> _WORK INSTRUCTION_
Up to and including the line with "blue diamond: (329, 112)", restate every line of the records below word for word, from the first line on, leaving out the pictures.

+++ RECORDS FOR THE EXERCISE +++

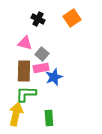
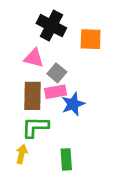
orange square: (72, 18) -> (91, 39), moved, turned 36
black cross: (38, 19) -> (51, 26), size x1.5
yellow arrow: (16, 114) -> (22, 154), size x0.6

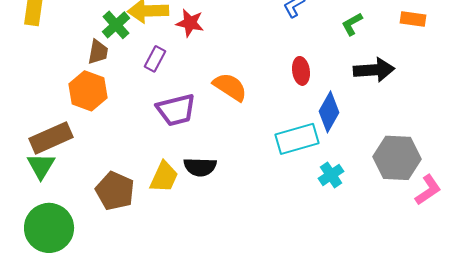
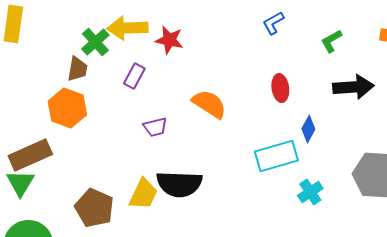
purple trapezoid: (176, 110) -> (155, 127), size x0.6
blue diamond: (329, 112) -> (308, 129), size x0.7
black semicircle: (200, 167) -> (179, 184), size x1.4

+++

> _YOUR SOLUTION_
orange square: (72, 18) -> (91, 39), moved, turned 36
black cross: (38, 19) -> (51, 26), size x1.5
yellow arrow: (16, 114) -> (22, 154), size x0.6

purple trapezoid: (176, 110) -> (155, 127), size x0.6
blue diamond: (329, 112) -> (308, 129), size x0.7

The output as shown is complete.